## Aim of the exercise
Look through the entries and report how many lines include the word "board". Give the number alone.

## Entries provided
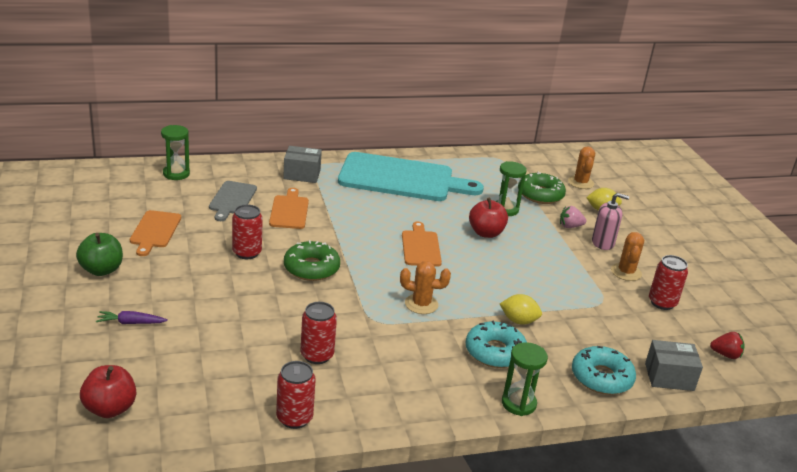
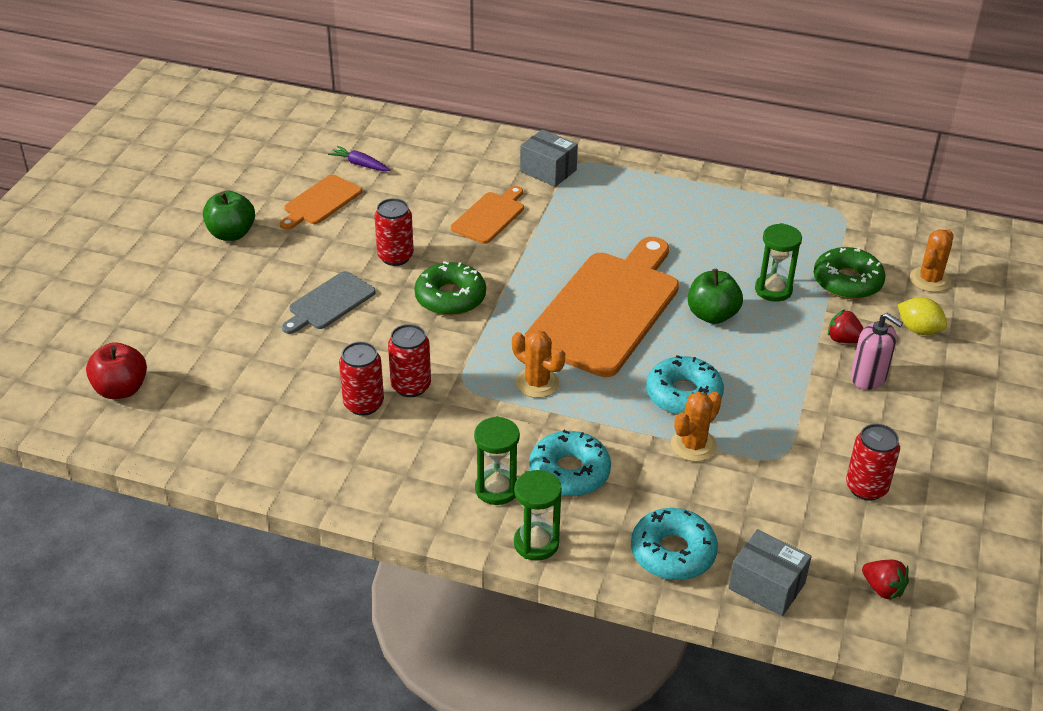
camera: 35 degrees right, 10 degrees up
(131, 323) = (211, 303): purple carrot -> purple carrot (360, 164)
(176, 174) = (402, 134): green hourglass -> green hourglass (496, 489)
(232, 199) = (436, 184): grey cutting board -> grey cutting board (329, 303)
(294, 418) = (280, 465): red can -> red can (411, 386)
(401, 179) = (671, 208): turquoise cutting board -> none
(421, 247) = (607, 309): orange cutting board -> orange cutting board, size x2.06
(486, 233) = (712, 315): red apple -> green apple
(515, 283) = (683, 395): none -> turquoise donut
(518, 321) = (638, 444): yellow lemon -> none
(570, 226) = (844, 340): pink strawberry -> red strawberry
(626, 272) = (858, 429): orange cactus -> orange cactus (693, 445)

## Solution to this task
3